## DATA UNDER STUDY:
====

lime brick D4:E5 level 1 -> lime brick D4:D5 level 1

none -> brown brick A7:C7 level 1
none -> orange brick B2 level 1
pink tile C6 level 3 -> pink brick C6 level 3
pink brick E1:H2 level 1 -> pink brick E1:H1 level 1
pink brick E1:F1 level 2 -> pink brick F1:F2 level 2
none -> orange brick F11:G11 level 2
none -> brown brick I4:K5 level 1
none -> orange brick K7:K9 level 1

====

## TASK DETAILS:
Each of the records is to be written out again exactly.

## RESULT:
lime brick D4:E5 level 1 -> lime brick D4:D5 level 1

none -> brown brick A7:C7 level 1
none -> orange brick B2 level 1
pink tile C6 level 3 -> pink brick C6 level 3
pink brick E1:H2 level 1 -> pink brick E1:H1 level 1
pink brick E1:F1 level 2 -> pink brick F1:F2 level 2
none -> orange brick F11:G11 level 2
none -> brown brick I4:K5 level 1
none -> orange brick K7:K9 level 1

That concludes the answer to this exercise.